About this exercise: From the entries that follow, reproduce exactly and only the lines from the line with "grey brick G4:G5" to the line with "yellow slope I4:J6", endpoints included.

Source material:

* * * * * * *

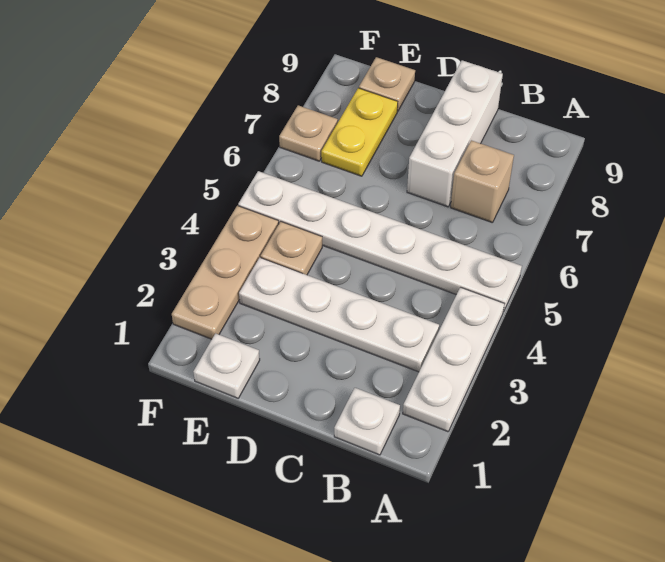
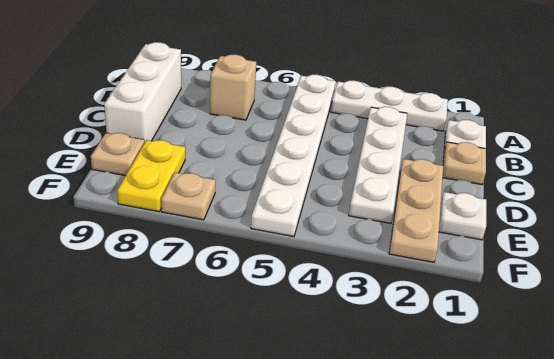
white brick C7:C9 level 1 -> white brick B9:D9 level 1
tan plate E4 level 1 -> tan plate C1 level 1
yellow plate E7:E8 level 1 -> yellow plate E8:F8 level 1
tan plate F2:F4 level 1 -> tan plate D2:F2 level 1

* * * * * * *

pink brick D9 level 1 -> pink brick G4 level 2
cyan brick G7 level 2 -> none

* * * * * * *

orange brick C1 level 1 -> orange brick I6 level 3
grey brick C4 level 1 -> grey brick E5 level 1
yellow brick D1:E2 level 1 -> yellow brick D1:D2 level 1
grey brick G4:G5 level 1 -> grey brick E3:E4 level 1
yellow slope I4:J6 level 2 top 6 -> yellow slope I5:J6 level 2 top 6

* * * * * * *

Worked solution:
grey brick G4:G5 level 1 -> grey brick E3:E4 level 1
yellow slope I4:J6 level 2 top 6 -> yellow slope I5:J6 level 2 top 6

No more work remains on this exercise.